**WHAT NEEDS TO BE DONE:**
An exact copy of all the entries is what is needed here.

**Modification records:**
Segment Open

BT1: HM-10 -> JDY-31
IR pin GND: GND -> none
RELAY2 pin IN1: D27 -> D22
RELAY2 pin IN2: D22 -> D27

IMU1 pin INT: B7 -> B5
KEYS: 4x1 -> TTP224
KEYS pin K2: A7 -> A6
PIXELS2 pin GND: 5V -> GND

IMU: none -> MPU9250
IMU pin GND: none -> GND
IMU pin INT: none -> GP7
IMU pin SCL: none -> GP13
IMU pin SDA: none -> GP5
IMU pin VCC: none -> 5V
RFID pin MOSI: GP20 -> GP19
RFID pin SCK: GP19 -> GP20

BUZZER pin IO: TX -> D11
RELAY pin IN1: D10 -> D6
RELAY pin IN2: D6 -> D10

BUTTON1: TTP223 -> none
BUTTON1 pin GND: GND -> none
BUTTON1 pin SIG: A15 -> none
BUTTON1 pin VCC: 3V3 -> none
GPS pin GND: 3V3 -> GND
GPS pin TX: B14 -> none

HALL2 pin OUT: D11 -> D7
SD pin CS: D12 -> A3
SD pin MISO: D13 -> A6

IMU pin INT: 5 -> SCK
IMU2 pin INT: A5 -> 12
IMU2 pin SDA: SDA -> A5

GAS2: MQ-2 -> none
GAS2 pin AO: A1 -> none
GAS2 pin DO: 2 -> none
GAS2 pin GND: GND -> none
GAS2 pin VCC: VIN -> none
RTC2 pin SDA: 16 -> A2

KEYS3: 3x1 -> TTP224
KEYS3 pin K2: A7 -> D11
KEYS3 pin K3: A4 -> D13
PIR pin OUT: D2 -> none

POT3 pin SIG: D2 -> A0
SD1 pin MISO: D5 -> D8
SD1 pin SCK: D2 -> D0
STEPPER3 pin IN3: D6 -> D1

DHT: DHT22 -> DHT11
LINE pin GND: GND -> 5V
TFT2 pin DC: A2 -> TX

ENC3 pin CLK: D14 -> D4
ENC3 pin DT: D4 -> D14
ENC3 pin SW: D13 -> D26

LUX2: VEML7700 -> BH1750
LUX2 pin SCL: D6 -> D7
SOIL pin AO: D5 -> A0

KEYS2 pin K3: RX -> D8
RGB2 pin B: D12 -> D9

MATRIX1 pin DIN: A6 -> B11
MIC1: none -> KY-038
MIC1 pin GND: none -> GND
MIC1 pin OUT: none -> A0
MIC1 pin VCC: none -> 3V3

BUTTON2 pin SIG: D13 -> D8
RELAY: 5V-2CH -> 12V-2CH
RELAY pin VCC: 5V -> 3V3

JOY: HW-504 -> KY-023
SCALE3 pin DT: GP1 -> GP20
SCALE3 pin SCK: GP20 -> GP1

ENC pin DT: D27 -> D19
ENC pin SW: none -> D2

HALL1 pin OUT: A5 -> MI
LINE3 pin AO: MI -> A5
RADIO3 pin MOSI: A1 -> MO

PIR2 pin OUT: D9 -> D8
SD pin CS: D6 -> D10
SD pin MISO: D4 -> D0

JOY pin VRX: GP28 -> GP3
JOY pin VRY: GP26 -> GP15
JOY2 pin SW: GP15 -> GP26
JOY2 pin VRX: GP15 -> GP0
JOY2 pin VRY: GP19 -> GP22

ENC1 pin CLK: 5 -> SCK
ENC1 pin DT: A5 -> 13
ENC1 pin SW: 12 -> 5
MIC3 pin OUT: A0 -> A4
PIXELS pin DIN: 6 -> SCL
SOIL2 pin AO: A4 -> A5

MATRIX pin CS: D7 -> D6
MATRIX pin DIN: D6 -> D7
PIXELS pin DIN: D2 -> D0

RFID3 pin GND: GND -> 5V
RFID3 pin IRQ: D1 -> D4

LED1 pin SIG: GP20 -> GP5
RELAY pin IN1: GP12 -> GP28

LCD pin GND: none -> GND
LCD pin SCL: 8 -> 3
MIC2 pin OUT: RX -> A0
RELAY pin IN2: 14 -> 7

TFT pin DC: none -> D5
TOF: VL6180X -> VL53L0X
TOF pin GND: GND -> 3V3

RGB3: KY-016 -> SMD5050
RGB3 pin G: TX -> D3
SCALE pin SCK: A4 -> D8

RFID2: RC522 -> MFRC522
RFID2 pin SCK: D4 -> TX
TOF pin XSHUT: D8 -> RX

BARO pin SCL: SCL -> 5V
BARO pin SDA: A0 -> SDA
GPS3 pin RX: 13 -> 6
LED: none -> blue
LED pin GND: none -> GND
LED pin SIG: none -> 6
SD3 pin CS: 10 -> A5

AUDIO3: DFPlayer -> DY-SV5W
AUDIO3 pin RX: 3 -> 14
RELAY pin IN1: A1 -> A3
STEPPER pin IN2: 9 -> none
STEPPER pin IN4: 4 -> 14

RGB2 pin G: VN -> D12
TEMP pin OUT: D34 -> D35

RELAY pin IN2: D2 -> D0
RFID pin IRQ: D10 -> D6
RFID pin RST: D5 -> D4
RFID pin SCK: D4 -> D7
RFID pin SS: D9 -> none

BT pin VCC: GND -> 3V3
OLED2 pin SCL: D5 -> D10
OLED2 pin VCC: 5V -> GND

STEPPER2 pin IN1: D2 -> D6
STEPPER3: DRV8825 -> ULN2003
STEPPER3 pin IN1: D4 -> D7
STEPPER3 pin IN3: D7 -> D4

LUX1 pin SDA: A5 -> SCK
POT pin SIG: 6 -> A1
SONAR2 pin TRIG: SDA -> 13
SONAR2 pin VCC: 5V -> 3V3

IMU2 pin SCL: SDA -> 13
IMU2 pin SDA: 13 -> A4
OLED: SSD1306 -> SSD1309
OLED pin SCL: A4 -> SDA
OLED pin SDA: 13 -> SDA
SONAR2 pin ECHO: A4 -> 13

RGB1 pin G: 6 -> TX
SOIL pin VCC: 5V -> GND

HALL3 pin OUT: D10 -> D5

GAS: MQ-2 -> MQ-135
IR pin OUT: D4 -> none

Segment Closed

**EXPECTED ANSWER:**
BT1: HM-10 -> JDY-31
IR pin GND: GND -> none
RELAY2 pin IN1: D27 -> D22
RELAY2 pin IN2: D22 -> D27

IMU1 pin INT: B7 -> B5
KEYS: 4x1 -> TTP224
KEYS pin K2: A7 -> A6
PIXELS2 pin GND: 5V -> GND

IMU: none -> MPU9250
IMU pin GND: none -> GND
IMU pin INT: none -> GP7
IMU pin SCL: none -> GP13
IMU pin SDA: none -> GP5
IMU pin VCC: none -> 5V
RFID pin MOSI: GP20 -> GP19
RFID pin SCK: GP19 -> GP20

BUZZER pin IO: TX -> D11
RELAY pin IN1: D10 -> D6
RELAY pin IN2: D6 -> D10

BUTTON1: TTP223 -> none
BUTTON1 pin GND: GND -> none
BUTTON1 pin SIG: A15 -> none
BUTTON1 pin VCC: 3V3 -> none
GPS pin GND: 3V3 -> GND
GPS pin TX: B14 -> none

HALL2 pin OUT: D11 -> D7
SD pin CS: D12 -> A3
SD pin MISO: D13 -> A6

IMU pin INT: 5 -> SCK
IMU2 pin INT: A5 -> 12
IMU2 pin SDA: SDA -> A5

GAS2: MQ-2 -> none
GAS2 pin AO: A1 -> none
GAS2 pin DO: 2 -> none
GAS2 pin GND: GND -> none
GAS2 pin VCC: VIN -> none
RTC2 pin SDA: 16 -> A2

KEYS3: 3x1 -> TTP224
KEYS3 pin K2: A7 -> D11
KEYS3 pin K3: A4 -> D13
PIR pin OUT: D2 -> none

POT3 pin SIG: D2 -> A0
SD1 pin MISO: D5 -> D8
SD1 pin SCK: D2 -> D0
STEPPER3 pin IN3: D6 -> D1

DHT: DHT22 -> DHT11
LINE pin GND: GND -> 5V
TFT2 pin DC: A2 -> TX

ENC3 pin CLK: D14 -> D4
ENC3 pin DT: D4 -> D14
ENC3 pin SW: D13 -> D26

LUX2: VEML7700 -> BH1750
LUX2 pin SCL: D6 -> D7
SOIL pin AO: D5 -> A0

KEYS2 pin K3: RX -> D8
RGB2 pin B: D12 -> D9

MATRIX1 pin DIN: A6 -> B11
MIC1: none -> KY-038
MIC1 pin GND: none -> GND
MIC1 pin OUT: none -> A0
MIC1 pin VCC: none -> 3V3

BUTTON2 pin SIG: D13 -> D8
RELAY: 5V-2CH -> 12V-2CH
RELAY pin VCC: 5V -> 3V3

JOY: HW-504 -> KY-023
SCALE3 pin DT: GP1 -> GP20
SCALE3 pin SCK: GP20 -> GP1

ENC pin DT: D27 -> D19
ENC pin SW: none -> D2

HALL1 pin OUT: A5 -> MI
LINE3 pin AO: MI -> A5
RADIO3 pin MOSI: A1 -> MO

PIR2 pin OUT: D9 -> D8
SD pin CS: D6 -> D10
SD pin MISO: D4 -> D0

JOY pin VRX: GP28 -> GP3
JOY pin VRY: GP26 -> GP15
JOY2 pin SW: GP15 -> GP26
JOY2 pin VRX: GP15 -> GP0
JOY2 pin VRY: GP19 -> GP22

ENC1 pin CLK: 5 -> SCK
ENC1 pin DT: A5 -> 13
ENC1 pin SW: 12 -> 5
MIC3 pin OUT: A0 -> A4
PIXELS pin DIN: 6 -> SCL
SOIL2 pin AO: A4 -> A5

MATRIX pin CS: D7 -> D6
MATRIX pin DIN: D6 -> D7
PIXELS pin DIN: D2 -> D0

RFID3 pin GND: GND -> 5V
RFID3 pin IRQ: D1 -> D4

LED1 pin SIG: GP20 -> GP5
RELAY pin IN1: GP12 -> GP28

LCD pin GND: none -> GND
LCD pin SCL: 8 -> 3
MIC2 pin OUT: RX -> A0
RELAY pin IN2: 14 -> 7

TFT pin DC: none -> D5
TOF: VL6180X -> VL53L0X
TOF pin GND: GND -> 3V3

RGB3: KY-016 -> SMD5050
RGB3 pin G: TX -> D3
SCALE pin SCK: A4 -> D8

RFID2: RC522 -> MFRC522
RFID2 pin SCK: D4 -> TX
TOF pin XSHUT: D8 -> RX

BARO pin SCL: SCL -> 5V
BARO pin SDA: A0 -> SDA
GPS3 pin RX: 13 -> 6
LED: none -> blue
LED pin GND: none -> GND
LED pin SIG: none -> 6
SD3 pin CS: 10 -> A5

AUDIO3: DFPlayer -> DY-SV5W
AUDIO3 pin RX: 3 -> 14
RELAY pin IN1: A1 -> A3
STEPPER pin IN2: 9 -> none
STEPPER pin IN4: 4 -> 14

RGB2 pin G: VN -> D12
TEMP pin OUT: D34 -> D35

RELAY pin IN2: D2 -> D0
RFID pin IRQ: D10 -> D6
RFID pin RST: D5 -> D4
RFID pin SCK: D4 -> D7
RFID pin SS: D9 -> none

BT pin VCC: GND -> 3V3
OLED2 pin SCL: D5 -> D10
OLED2 pin VCC: 5V -> GND

STEPPER2 pin IN1: D2 -> D6
STEPPER3: DRV8825 -> ULN2003
STEPPER3 pin IN1: D4 -> D7
STEPPER3 pin IN3: D7 -> D4

LUX1 pin SDA: A5 -> SCK
POT pin SIG: 6 -> A1
SONAR2 pin TRIG: SDA -> 13
SONAR2 pin VCC: 5V -> 3V3

IMU2 pin SCL: SDA -> 13
IMU2 pin SDA: 13 -> A4
OLED: SSD1306 -> SSD1309
OLED pin SCL: A4 -> SDA
OLED pin SDA: 13 -> SDA
SONAR2 pin ECHO: A4 -> 13

RGB1 pin G: 6 -> TX
SOIL pin VCC: 5V -> GND

HALL3 pin OUT: D10 -> D5

GAS: MQ-2 -> MQ-135
IR pin OUT: D4 -> none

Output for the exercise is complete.